### Task statement
Count the lines in the data below that contain the string "bass". Give only the number.

-- Start of Task input --

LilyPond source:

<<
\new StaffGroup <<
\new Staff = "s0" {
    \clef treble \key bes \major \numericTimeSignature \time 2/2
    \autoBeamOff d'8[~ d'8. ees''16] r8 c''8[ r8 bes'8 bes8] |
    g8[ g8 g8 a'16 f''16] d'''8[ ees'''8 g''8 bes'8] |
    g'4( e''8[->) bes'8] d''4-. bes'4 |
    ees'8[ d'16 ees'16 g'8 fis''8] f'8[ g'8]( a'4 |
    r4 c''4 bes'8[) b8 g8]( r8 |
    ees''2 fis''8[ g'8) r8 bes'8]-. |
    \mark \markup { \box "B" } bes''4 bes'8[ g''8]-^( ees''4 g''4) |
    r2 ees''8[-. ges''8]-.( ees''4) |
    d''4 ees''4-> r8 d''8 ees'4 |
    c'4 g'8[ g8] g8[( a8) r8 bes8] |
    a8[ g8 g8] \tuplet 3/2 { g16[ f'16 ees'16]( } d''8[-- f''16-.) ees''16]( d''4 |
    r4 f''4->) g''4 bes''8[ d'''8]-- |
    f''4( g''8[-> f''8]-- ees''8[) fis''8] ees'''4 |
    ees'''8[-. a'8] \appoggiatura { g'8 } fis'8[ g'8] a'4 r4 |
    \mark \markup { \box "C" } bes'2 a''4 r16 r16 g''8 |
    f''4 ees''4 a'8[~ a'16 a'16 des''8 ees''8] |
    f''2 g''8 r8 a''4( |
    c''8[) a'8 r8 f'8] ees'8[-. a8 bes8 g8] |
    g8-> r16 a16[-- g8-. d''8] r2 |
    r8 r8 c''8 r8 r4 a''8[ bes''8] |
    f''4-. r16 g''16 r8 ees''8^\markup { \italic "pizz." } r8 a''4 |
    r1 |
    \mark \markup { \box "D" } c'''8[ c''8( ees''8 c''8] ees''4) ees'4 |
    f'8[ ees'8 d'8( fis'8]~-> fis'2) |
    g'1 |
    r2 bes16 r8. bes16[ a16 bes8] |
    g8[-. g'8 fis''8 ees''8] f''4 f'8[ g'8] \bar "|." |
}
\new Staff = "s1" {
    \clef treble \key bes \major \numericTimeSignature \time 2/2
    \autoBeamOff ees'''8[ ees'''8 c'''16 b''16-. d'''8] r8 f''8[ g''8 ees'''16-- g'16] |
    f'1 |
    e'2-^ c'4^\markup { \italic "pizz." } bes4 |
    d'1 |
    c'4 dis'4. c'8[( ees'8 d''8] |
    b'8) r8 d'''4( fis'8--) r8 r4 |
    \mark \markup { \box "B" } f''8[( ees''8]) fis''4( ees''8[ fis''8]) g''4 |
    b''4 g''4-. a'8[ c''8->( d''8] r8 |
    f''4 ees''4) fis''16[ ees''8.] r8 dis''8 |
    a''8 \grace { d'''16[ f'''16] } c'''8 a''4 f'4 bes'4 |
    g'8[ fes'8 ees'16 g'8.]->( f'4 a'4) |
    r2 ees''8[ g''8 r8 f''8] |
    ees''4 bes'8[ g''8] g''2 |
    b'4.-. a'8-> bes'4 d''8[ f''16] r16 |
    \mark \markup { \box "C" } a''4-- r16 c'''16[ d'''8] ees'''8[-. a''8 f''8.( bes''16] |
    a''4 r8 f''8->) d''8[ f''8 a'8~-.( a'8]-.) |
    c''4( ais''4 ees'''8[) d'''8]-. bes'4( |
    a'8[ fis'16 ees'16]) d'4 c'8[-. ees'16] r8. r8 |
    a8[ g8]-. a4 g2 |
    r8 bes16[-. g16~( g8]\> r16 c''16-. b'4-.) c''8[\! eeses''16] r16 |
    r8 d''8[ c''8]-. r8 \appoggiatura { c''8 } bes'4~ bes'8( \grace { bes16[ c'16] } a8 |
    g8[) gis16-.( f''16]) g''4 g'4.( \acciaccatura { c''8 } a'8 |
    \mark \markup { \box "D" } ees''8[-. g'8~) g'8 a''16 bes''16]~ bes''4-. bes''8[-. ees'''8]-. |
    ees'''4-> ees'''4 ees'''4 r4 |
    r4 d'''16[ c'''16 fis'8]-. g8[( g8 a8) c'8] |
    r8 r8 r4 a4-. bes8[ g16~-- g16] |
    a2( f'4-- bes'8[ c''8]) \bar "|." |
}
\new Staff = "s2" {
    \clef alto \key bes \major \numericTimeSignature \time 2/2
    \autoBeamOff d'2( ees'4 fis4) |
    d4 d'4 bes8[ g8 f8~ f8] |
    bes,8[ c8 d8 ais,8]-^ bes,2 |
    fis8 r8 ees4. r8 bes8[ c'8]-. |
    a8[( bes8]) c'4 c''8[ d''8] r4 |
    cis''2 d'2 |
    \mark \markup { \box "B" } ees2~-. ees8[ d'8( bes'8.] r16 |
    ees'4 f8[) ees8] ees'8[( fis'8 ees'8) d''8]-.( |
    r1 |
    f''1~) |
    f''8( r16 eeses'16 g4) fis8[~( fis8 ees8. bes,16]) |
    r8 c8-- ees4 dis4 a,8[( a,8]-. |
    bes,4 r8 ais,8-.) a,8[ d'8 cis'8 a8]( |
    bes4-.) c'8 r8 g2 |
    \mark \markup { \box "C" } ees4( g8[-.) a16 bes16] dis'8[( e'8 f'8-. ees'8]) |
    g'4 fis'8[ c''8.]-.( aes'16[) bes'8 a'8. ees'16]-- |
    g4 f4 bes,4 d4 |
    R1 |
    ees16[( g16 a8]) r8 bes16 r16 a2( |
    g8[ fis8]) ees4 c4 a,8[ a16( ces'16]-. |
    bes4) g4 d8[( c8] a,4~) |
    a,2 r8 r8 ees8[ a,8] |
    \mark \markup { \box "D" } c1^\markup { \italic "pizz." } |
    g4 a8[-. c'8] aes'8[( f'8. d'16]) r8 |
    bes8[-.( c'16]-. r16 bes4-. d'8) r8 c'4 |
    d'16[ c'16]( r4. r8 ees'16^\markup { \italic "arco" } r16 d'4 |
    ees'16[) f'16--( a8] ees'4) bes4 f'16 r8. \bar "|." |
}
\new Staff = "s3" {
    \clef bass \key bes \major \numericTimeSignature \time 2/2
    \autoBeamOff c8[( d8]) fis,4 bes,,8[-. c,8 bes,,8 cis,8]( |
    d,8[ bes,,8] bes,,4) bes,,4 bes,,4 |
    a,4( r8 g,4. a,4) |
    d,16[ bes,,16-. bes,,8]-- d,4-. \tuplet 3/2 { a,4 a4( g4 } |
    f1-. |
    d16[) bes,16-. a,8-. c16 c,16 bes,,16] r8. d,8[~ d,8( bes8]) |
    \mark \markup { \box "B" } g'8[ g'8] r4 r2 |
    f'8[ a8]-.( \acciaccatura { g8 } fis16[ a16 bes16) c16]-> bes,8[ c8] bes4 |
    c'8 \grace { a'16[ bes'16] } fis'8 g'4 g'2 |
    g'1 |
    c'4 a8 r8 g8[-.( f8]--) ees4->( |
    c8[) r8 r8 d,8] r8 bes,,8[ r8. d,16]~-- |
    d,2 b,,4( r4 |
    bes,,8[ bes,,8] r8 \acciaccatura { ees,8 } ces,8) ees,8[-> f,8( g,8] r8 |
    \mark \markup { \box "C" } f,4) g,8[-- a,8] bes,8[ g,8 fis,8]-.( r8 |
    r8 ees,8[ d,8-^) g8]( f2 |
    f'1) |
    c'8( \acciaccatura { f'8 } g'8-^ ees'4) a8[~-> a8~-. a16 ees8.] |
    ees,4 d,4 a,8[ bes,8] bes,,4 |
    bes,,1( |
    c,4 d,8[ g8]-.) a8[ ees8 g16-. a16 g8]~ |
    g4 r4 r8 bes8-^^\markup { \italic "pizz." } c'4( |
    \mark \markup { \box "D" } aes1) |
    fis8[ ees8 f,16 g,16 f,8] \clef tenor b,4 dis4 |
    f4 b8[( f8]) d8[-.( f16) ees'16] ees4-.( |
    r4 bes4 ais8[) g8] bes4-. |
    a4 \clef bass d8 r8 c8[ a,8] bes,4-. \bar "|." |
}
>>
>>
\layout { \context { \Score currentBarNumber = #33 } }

-- End of Task input --

### Solution
2